━━━ THE INPUT ━━━
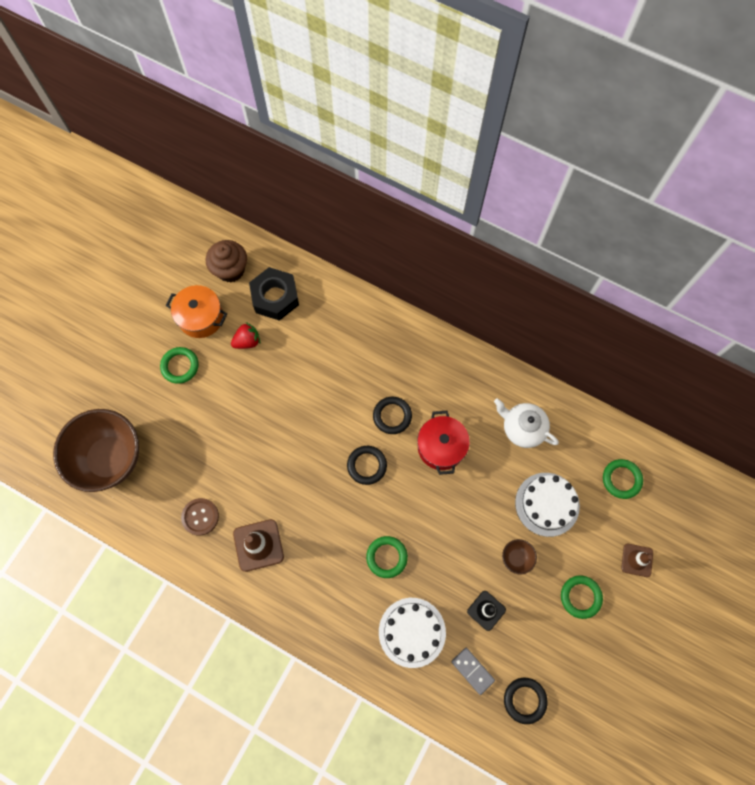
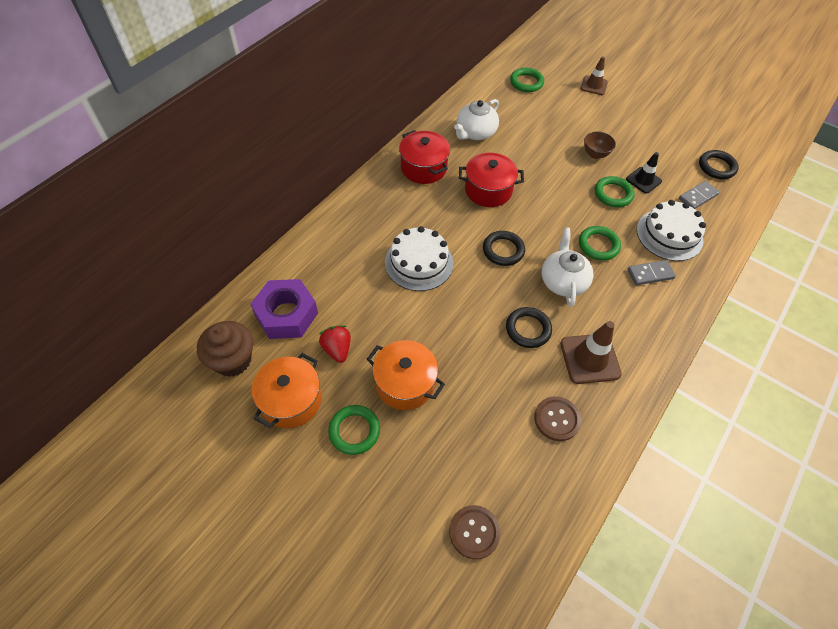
camera: 85 degrees left, 15 degrees down
brown bowl [53,409,139,492] -> brown button [449,505,501,560]
black nut [249,267,299,321] -> purple nut [250,279,318,339]
black ring [373,397,412,434] -> black ring moved to [506,307,552,348]
white cake [515,473,580,537] -> white cake moved to [385,226,453,291]
green ring [561,575,603,619] -> green ring moved to [595,176,635,207]
none -> orange pot [367,340,445,410]
none -> red pot [399,130,450,184]
none -> white teapot [542,228,593,307]
none -> grey domino [628,260,676,285]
━━━
PROBLEM DETAILS:
How many lines in the listing above contain "white"? Give the number and nothing else.

TASK SOLUTION:
2